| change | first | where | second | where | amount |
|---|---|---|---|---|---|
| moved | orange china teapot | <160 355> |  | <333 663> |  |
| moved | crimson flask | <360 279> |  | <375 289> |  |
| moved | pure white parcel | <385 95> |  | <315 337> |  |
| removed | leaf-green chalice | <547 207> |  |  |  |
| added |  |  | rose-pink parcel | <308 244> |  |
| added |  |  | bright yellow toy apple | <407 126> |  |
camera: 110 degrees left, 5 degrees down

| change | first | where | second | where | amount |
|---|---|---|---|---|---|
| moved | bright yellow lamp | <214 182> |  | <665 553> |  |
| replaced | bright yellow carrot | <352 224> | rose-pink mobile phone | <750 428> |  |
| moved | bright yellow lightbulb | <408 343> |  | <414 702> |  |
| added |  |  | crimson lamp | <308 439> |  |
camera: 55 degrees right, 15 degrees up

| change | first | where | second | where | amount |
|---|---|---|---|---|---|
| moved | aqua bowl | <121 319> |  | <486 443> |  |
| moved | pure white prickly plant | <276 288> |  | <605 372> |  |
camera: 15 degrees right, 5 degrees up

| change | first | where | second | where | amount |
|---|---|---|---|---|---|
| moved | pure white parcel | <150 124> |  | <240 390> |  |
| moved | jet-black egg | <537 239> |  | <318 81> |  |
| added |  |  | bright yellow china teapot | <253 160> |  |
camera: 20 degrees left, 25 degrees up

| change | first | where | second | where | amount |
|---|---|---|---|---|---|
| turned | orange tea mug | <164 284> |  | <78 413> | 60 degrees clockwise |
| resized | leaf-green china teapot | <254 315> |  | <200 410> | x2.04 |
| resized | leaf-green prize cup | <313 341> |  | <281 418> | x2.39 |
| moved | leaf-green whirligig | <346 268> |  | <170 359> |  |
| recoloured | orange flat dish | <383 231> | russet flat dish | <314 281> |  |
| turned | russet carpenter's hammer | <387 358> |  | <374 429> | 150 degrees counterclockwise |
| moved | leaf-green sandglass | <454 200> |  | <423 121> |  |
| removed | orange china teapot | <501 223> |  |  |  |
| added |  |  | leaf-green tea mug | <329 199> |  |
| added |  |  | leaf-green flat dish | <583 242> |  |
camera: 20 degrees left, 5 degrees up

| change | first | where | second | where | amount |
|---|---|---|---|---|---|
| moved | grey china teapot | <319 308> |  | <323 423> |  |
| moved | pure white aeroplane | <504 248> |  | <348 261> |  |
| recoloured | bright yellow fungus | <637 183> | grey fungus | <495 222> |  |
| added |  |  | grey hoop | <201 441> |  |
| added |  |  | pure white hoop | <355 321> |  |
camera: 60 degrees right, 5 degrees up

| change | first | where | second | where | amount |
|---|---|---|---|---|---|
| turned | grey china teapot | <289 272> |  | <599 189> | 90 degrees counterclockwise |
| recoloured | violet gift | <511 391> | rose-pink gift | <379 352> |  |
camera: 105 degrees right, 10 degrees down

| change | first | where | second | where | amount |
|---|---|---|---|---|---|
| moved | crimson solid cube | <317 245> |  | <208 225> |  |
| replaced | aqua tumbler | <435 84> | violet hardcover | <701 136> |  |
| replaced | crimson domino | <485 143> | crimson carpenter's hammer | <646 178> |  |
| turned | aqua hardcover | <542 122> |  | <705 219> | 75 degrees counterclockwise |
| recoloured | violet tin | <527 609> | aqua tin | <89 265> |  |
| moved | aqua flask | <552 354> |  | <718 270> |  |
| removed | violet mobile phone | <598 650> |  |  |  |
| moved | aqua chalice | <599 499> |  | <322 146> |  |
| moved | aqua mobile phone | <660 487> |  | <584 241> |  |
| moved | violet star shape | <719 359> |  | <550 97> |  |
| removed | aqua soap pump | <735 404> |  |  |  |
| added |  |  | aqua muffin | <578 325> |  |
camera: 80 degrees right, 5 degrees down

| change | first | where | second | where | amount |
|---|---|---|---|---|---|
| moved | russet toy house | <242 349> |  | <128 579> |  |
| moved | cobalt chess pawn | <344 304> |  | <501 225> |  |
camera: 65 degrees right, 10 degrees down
# # # # # # #
#### [Directions]
Retype each line of the listing exactly as it was given above.

#### [Result for this exercise]
| change | first | where | second | where | amount |
|---|---|---|---|---|---|
| moved | orange china teapot | <160 355> |  | <333 663> |  |
| moved | crimson flask | <360 279> |  | <375 289> |  |
| moved | pure white parcel | <385 95> |  | <315 337> |  |
| removed | leaf-green chalice | <547 207> |  |  |  |
| added |  |  | rose-pink parcel | <308 244> |  |
| added |  |  | bright yellow toy apple | <407 126> |  |
camera: 110 degrees left, 5 degrees down

| change | first | where | second | where | amount |
|---|---|---|---|---|---|
| moved | bright yellow lamp | <214 182> |  | <665 553> |  |
| replaced | bright yellow carrot | <352 224> | rose-pink mobile phone | <750 428> |  |
| moved | bright yellow lightbulb | <408 343> |  | <414 702> |  |
| added |  |  | crimson lamp | <308 439> |  |
camera: 55 degrees right, 15 degrees up

| change | first | where | second | where | amount |
|---|---|---|---|---|---|
| moved | aqua bowl | <121 319> |  | <486 443> |  |
| moved | pure white prickly plant | <276 288> |  | <605 372> |  |
camera: 15 degrees right, 5 degrees up

| change | first | where | second | where | amount |
|---|---|---|---|---|---|
| moved | pure white parcel | <150 124> |  | <240 390> |  |
| moved | jet-black egg | <537 239> |  | <318 81> |  |
| added |  |  | bright yellow china teapot | <253 160> |  |
camera: 20 degrees left, 25 degrees up

| change | first | where | second | where | amount |
|---|---|---|---|---|---|
| turned | orange tea mug | <164 284> |  | <78 413> | 60 degrees clockwise |
| resized | leaf-green china teapot | <254 315> |  | <200 410> | x2.04 |
| resized | leaf-green prize cup | <313 341> |  | <281 418> | x2.39 |
| moved | leaf-green whirligig | <346 268> |  | <170 359> |  |
| recoloured | orange flat dish | <383 231> | russet flat dish | <314 281> |  |
| turned | russet carpenter's hammer | <387 358> |  | <374 429> | 150 degrees counterclockwise |
| moved | leaf-green sandglass | <454 200> |  | <423 121> |  |
| removed | orange china teapot | <501 223> |  |  |  |
| added |  |  | leaf-green tea mug | <329 199> |  |
| added |  |  | leaf-green flat dish | <583 242> |  |
camera: 20 degrees left, 5 degrees up

| change | first | where | second | where | amount |
|---|---|---|---|---|---|
| moved | grey china teapot | <319 308> |  | <323 423> |  |
| moved | pure white aeroplane | <504 248> |  | <348 261> |  |
| recoloured | bright yellow fungus | <637 183> | grey fungus | <495 222> |  |
| added |  |  | grey hoop | <201 441> |  |
| added |  |  | pure white hoop | <355 321> |  |
camera: 60 degrees right, 5 degrees up

| change | first | where | second | where | amount |
|---|---|---|---|---|---|
| turned | grey china teapot | <289 272> |  | <599 189> | 90 degrees counterclockwise |
| recoloured | violet gift | <511 391> | rose-pink gift | <379 352> |  |
camera: 105 degrees right, 10 degrees down

| change | first | where | second | where | amount |
|---|---|---|---|---|---|
| moved | crimson solid cube | <317 245> |  | <208 225> |  |
| replaced | aqua tumbler | <435 84> | violet hardcover | <701 136> |  |
| replaced | crimson domino | <485 143> | crimson carpenter's hammer | <646 178> |  |
| turned | aqua hardcover | <542 122> |  | <705 219> | 75 degrees counterclockwise |
| recoloured | violet tin | <527 609> | aqua tin | <89 265> |  |
| moved | aqua flask | <552 354> |  | <718 270> |  |
| removed | violet mobile phone | <598 650> |  |  |  |
| moved | aqua chalice | <599 499> |  | <322 146> |  |
| moved | aqua mobile phone | <660 487> |  | <584 241> |  |
| moved | violet star shape | <719 359> |  | <550 97> |  |
| removed | aqua soap pump | <735 404> |  |  |  |
| added |  |  | aqua muffin | <578 325> |  |
camera: 80 degrees right, 5 degrees down

| change | first | where | second | where | amount |
|---|---|---|---|---|---|
| moved | russet toy house | <242 349> |  | <128 579> |  |
| moved | cobalt chess pawn | <344 304> |  | <501 225> |  |
camera: 65 degrees right, 10 degrees down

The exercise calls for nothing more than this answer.